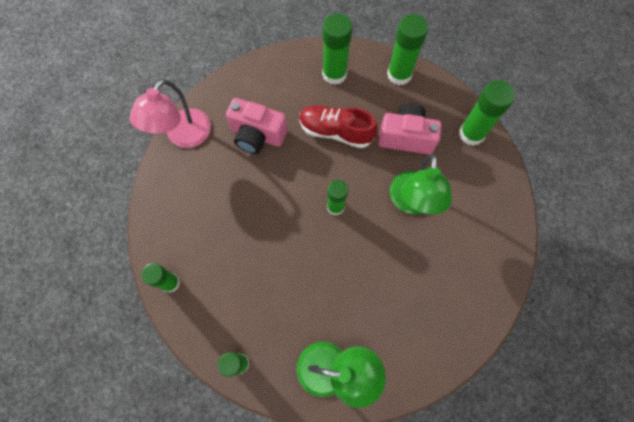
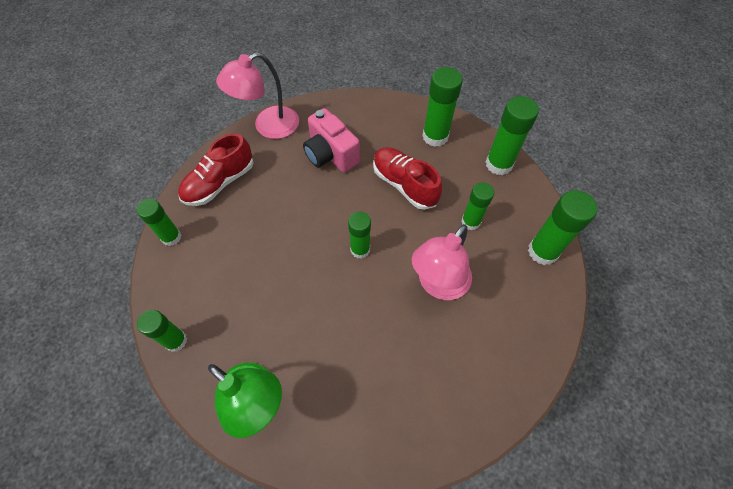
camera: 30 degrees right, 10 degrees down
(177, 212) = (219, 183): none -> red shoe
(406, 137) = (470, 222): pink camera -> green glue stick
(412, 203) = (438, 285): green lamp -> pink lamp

··········

The required output is the exact sequence of lines from the one containing "(177, 212) = (219, 183): none -> red shoe" through the end of the listing, both endpoints included.

▶ _Response to this task_
(177, 212) = (219, 183): none -> red shoe
(406, 137) = (470, 222): pink camera -> green glue stick
(412, 203) = (438, 285): green lamp -> pink lamp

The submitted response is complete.